What you need to do.
Copy the records below exactly, but leave out any picture they contain.

Information supplied.
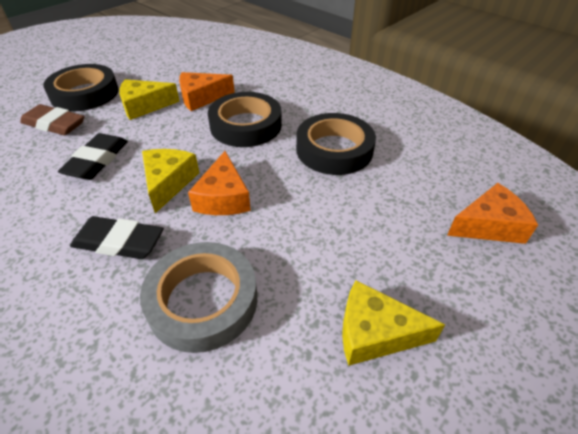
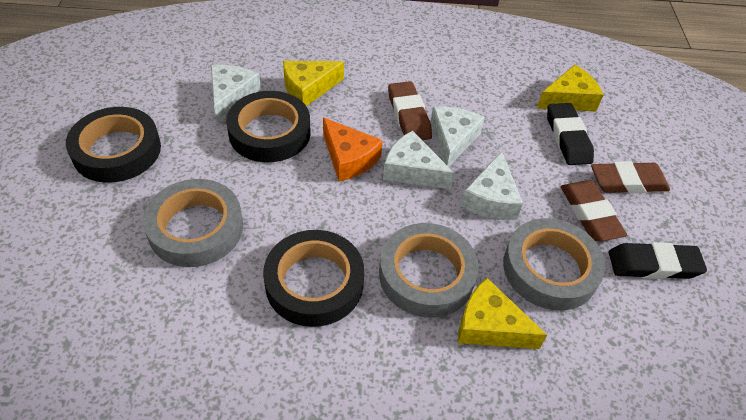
brown eraser: 1 -> 3
grey tape: 1 -> 3
orange cheese: 3 -> 1
white cheese: 0 -> 4

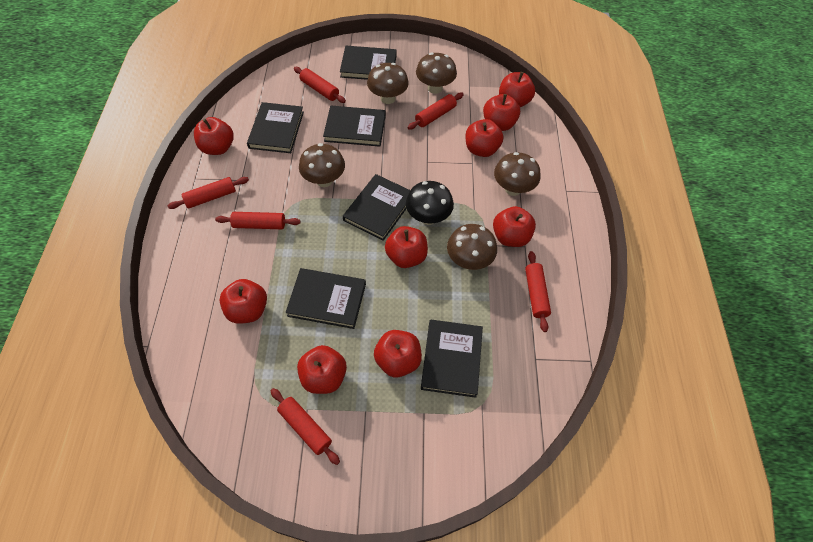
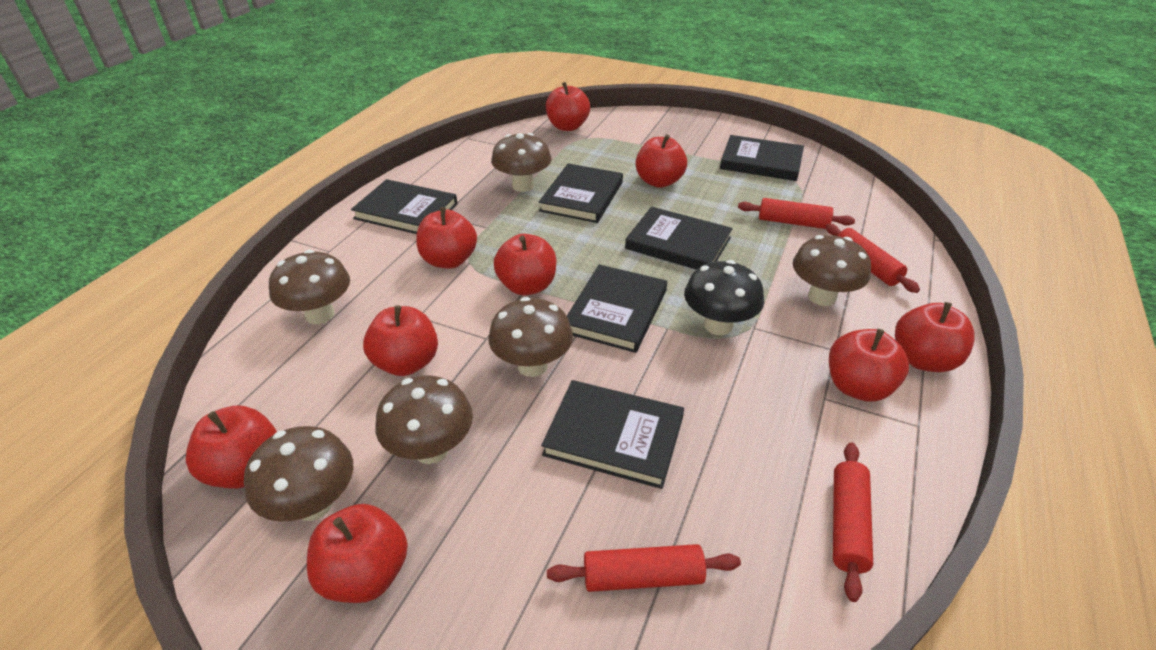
brown mushroom: 5 -> 6
red rolling pin: 6 -> 4

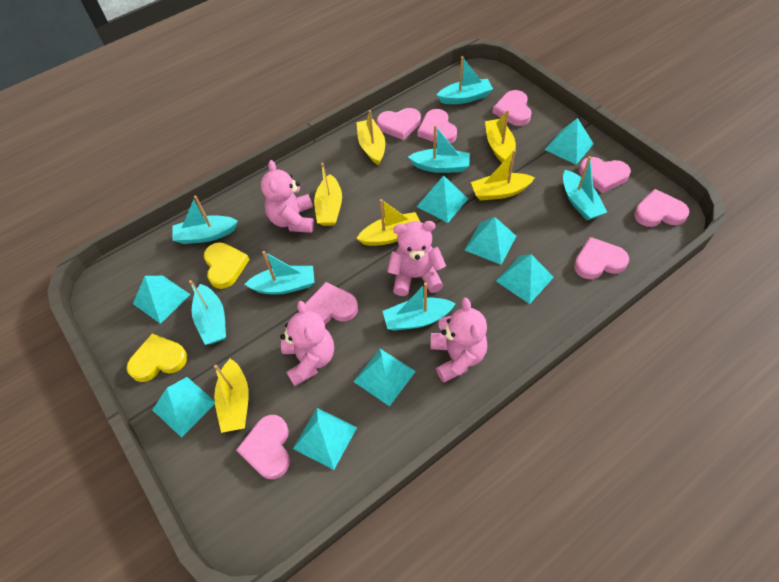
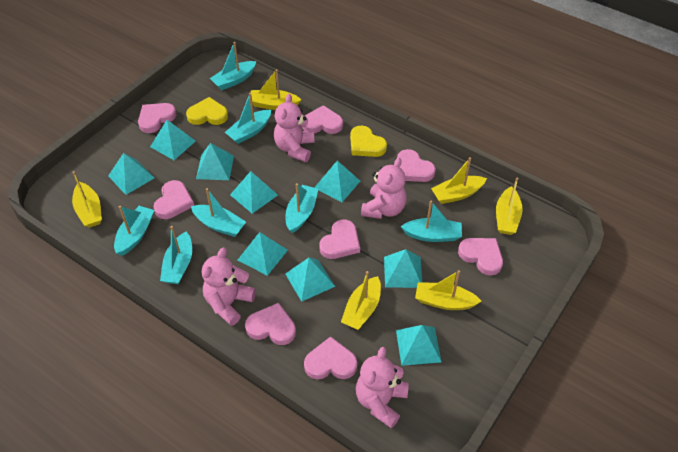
turquoise pyramid: 8 -> 9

Solved exercise.
brown eraser: 1 -> 3
grey tape: 1 -> 3
orange cheese: 3 -> 1
white cheese: 0 -> 4

brown mushroom: 5 -> 6
red rolling pin: 6 -> 4

turquoise pyramid: 8 -> 9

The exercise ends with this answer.